Search the records below for the word "purple", then return every line where it appears.
───── Data records
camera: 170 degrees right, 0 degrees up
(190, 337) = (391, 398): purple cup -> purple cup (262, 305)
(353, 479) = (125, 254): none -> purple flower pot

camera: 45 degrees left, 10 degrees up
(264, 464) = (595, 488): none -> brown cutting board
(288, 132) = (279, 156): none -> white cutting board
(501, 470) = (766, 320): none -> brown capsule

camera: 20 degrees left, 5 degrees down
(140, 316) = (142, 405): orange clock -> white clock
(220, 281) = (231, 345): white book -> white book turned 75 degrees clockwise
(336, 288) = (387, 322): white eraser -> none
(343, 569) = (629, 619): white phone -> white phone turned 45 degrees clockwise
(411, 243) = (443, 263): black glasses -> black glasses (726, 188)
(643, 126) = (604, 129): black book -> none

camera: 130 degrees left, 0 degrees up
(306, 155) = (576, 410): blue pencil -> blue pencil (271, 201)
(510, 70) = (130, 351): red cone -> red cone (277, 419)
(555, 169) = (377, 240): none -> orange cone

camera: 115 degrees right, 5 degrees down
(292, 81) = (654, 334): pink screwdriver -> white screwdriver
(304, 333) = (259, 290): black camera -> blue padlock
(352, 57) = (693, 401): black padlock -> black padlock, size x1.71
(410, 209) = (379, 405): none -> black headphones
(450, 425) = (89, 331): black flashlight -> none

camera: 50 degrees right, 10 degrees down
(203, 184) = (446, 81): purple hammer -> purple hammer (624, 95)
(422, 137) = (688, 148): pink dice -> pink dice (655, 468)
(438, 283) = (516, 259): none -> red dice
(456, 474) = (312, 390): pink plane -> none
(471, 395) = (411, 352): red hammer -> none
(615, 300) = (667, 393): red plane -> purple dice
──────────
**Written solution**
(190, 337) = (391, 398): purple cup -> purple cup (262, 305)
(353, 479) = (125, 254): none -> purple flower pot
(203, 184) = (446, 81): purple hammer -> purple hammer (624, 95)
(615, 300) = (667, 393): red plane -> purple dice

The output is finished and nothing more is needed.